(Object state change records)
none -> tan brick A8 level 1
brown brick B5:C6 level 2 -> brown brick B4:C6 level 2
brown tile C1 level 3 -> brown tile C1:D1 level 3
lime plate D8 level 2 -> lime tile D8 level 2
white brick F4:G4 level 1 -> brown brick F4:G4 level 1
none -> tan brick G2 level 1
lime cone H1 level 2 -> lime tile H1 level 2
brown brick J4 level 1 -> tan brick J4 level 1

▸ Problem
Restate word for word the lines above, beginning with the one that contains "brown tile C1 level" and ending with the last line.

▸ Response for this exercise
brown tile C1 level 3 -> brown tile C1:D1 level 3
lime plate D8 level 2 -> lime tile D8 level 2
white brick F4:G4 level 1 -> brown brick F4:G4 level 1
none -> tan brick G2 level 1
lime cone H1 level 2 -> lime tile H1 level 2
brown brick J4 level 1 -> tan brick J4 level 1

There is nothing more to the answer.